━━ DATA IN THIS EXERCISE ━━

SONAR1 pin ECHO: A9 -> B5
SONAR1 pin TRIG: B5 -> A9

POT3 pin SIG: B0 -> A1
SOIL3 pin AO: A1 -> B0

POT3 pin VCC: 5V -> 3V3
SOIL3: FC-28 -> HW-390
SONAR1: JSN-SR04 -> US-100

━━━

_YOUR ASSIGNMENT_
Going from the line that has "SOIL3 pin AO: A1 -> B0" through the last line of the entries, retype each line exactly as given and add nothing.

_EXERCISE RESULT_
SOIL3 pin AO: A1 -> B0

POT3 pin VCC: 5V -> 3V3
SOIL3: FC-28 -> HW-390
SONAR1: JSN-SR04 -> US-100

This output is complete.